• What this task involves:
Please retype the records below exactly, omitting any images.
-- Opening Marker --
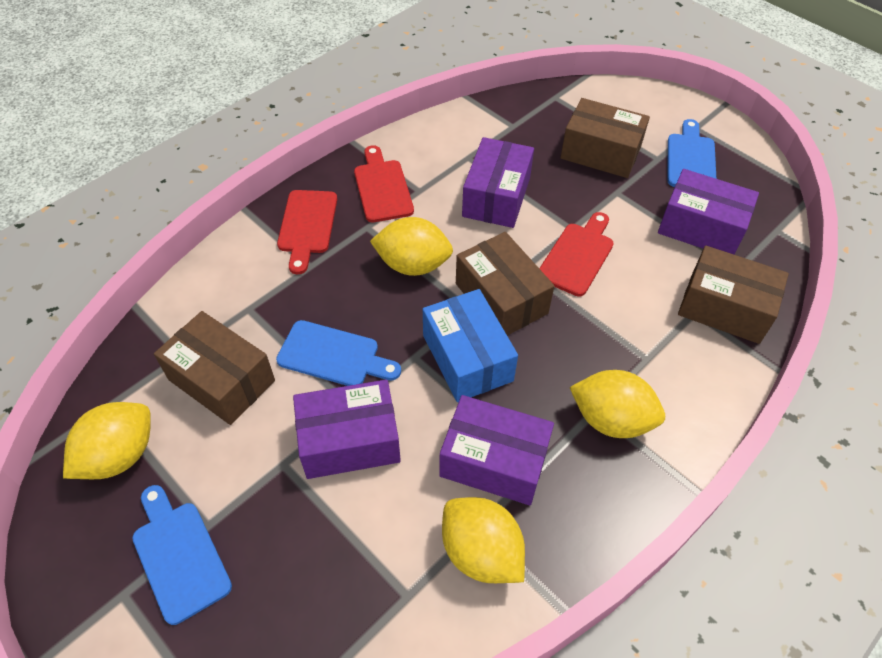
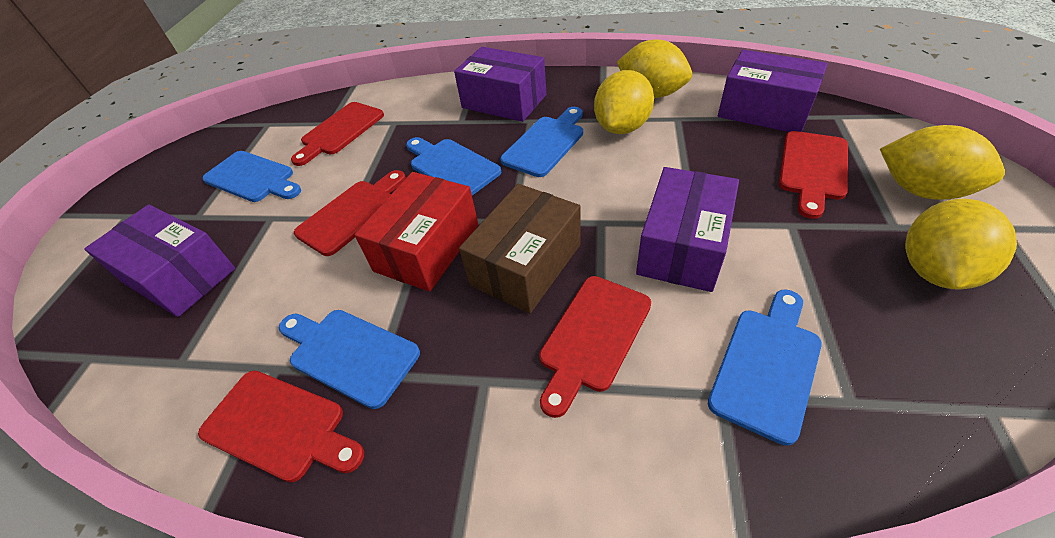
blue box: 1 -> 0
blue cutting board: 3 -> 5
brown box: 4 -> 1
red box: 0 -> 1
red cutting board: 3 -> 5

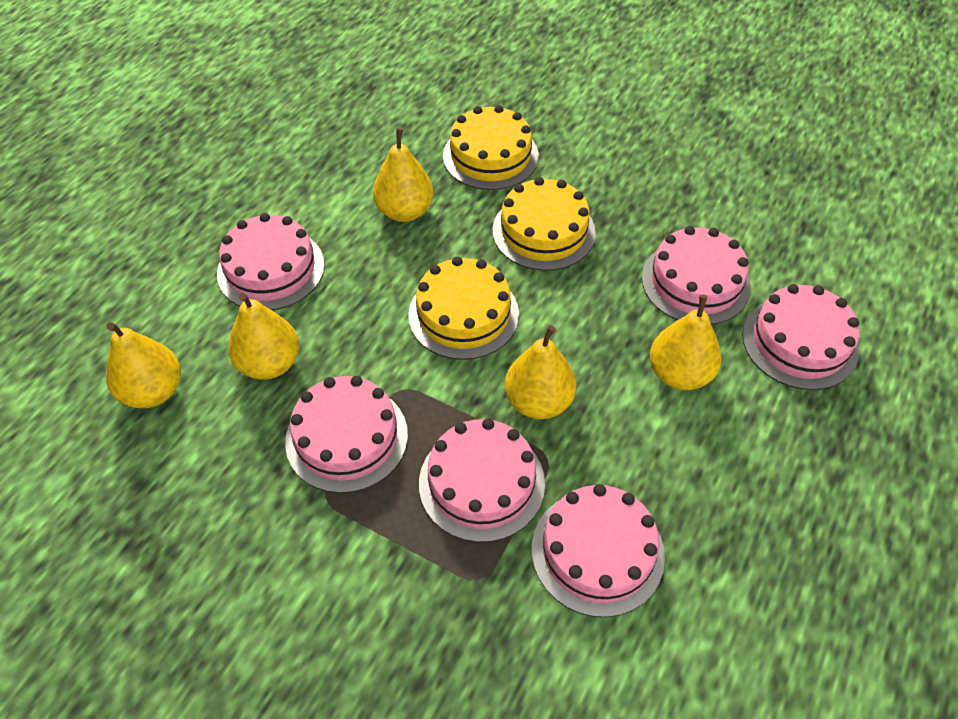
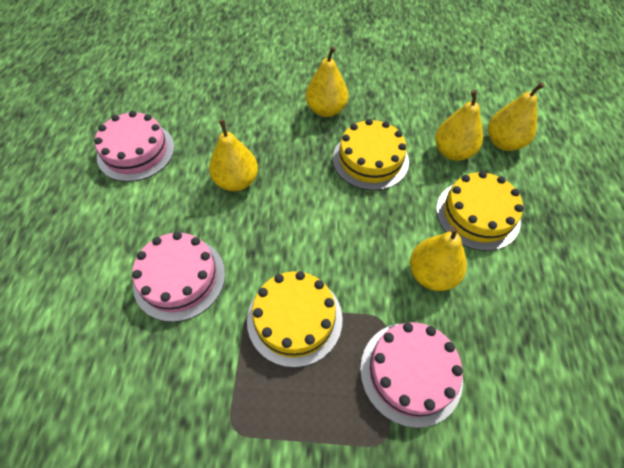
pink cake: 6 -> 3

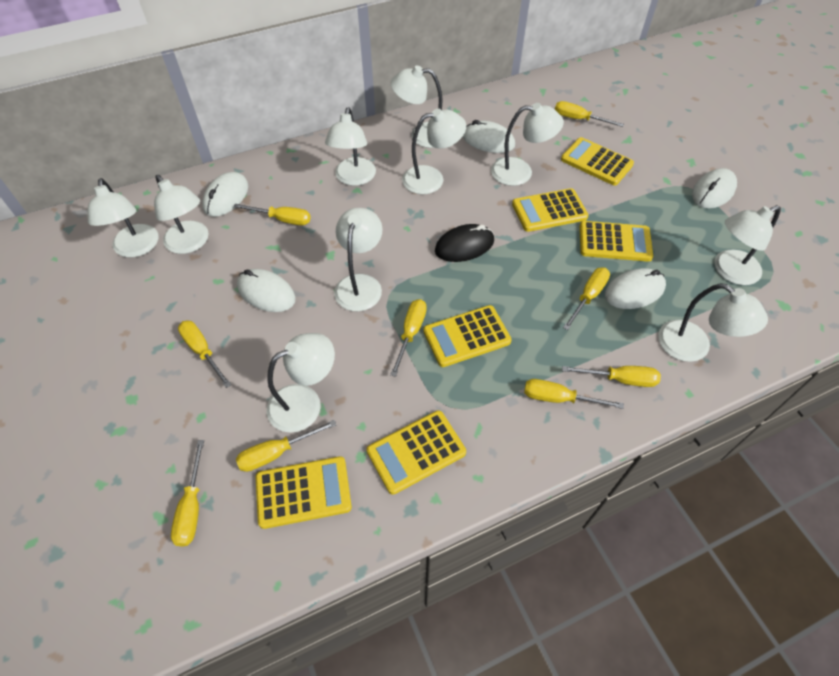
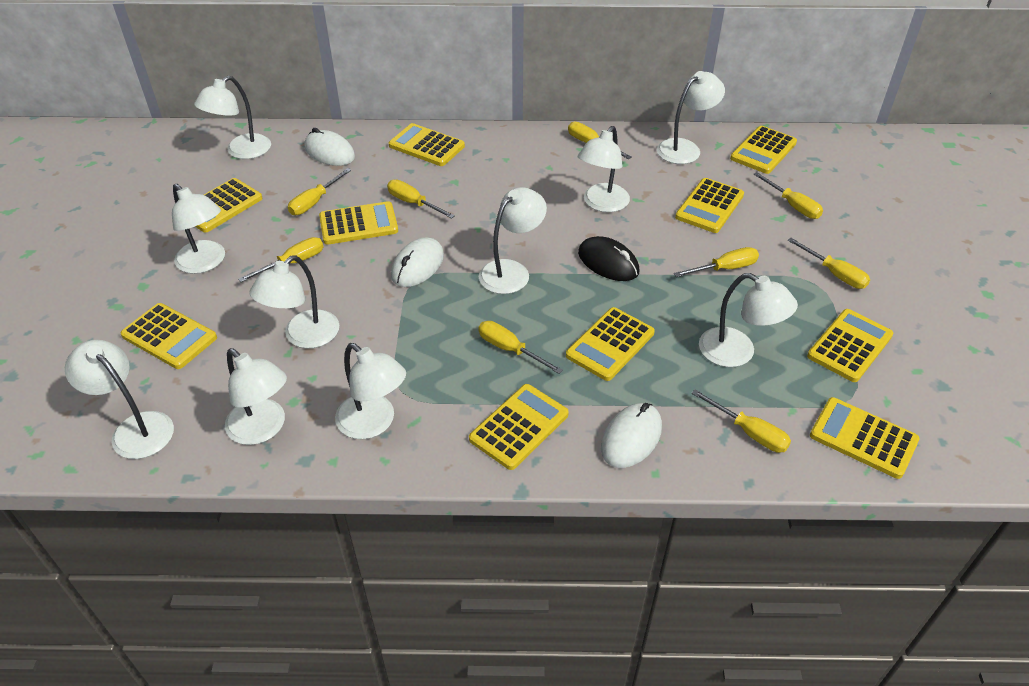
white mouse: 5 -> 3
yellow calculator: 6 -> 10

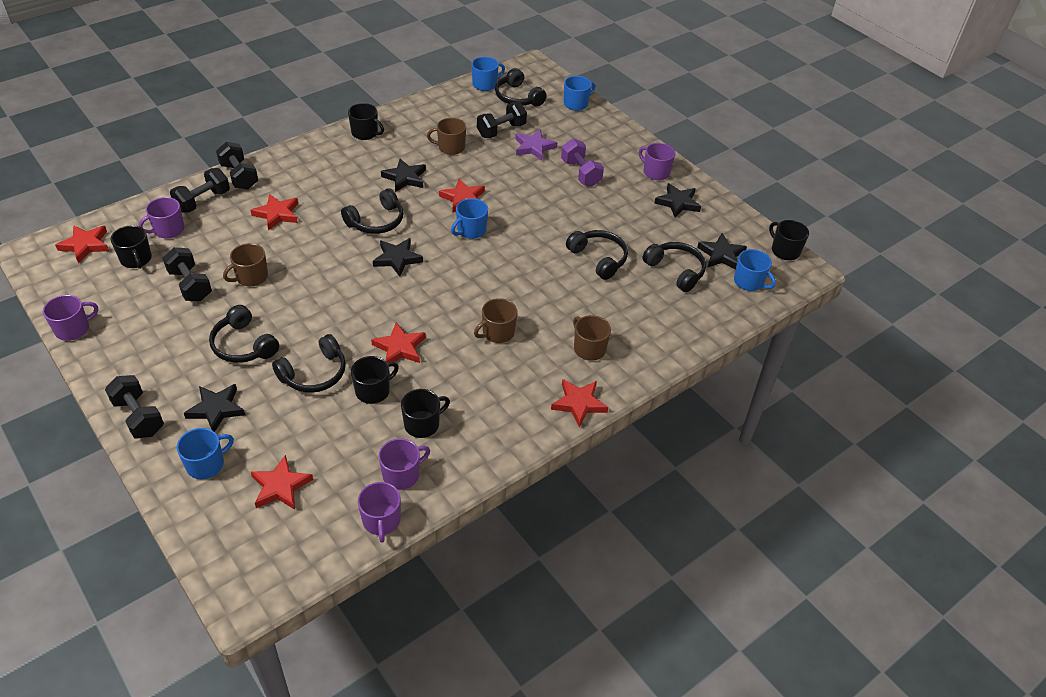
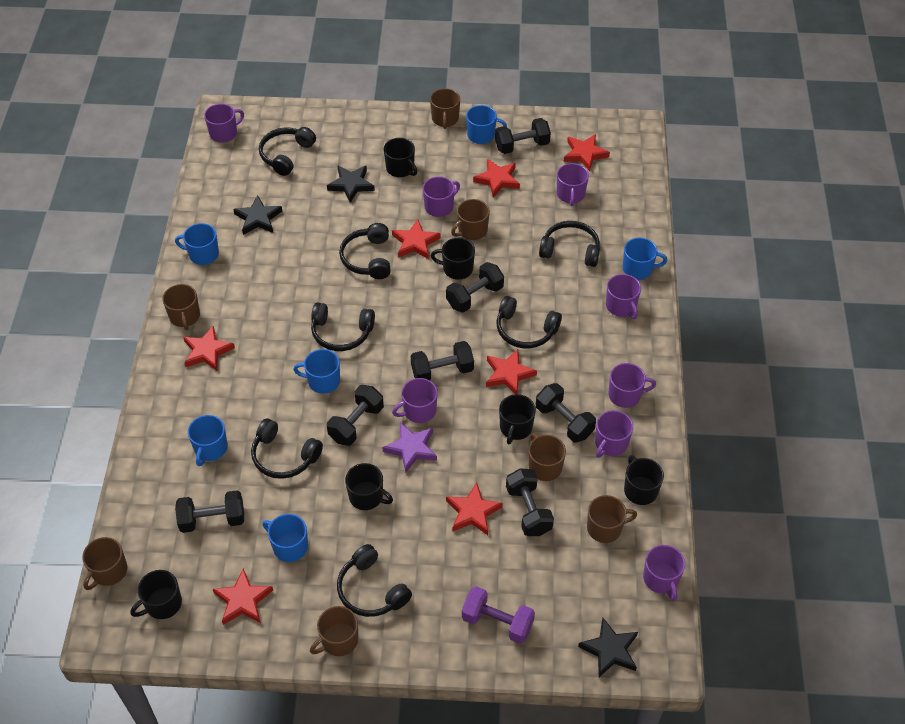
black dumbbell: 5 -> 7
black headphones: 6 -> 7
black mug: 5 -> 6
black star: 5 -> 3
blue mug: 5 -> 6
brown mug: 4 -> 7
purple mug: 5 -> 8
red star: 6 -> 7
-- Closing Marker --
• Written response:
blue box: 1 -> 0
blue cutting board: 3 -> 5
brown box: 4 -> 1
red box: 0 -> 1
red cutting board: 3 -> 5

pink cake: 6 -> 3

white mouse: 5 -> 3
yellow calculator: 6 -> 10

black dumbbell: 5 -> 7
black headphones: 6 -> 7
black mug: 5 -> 6
black star: 5 -> 3
blue mug: 5 -> 6
brown mug: 4 -> 7
purple mug: 5 -> 8
red star: 6 -> 7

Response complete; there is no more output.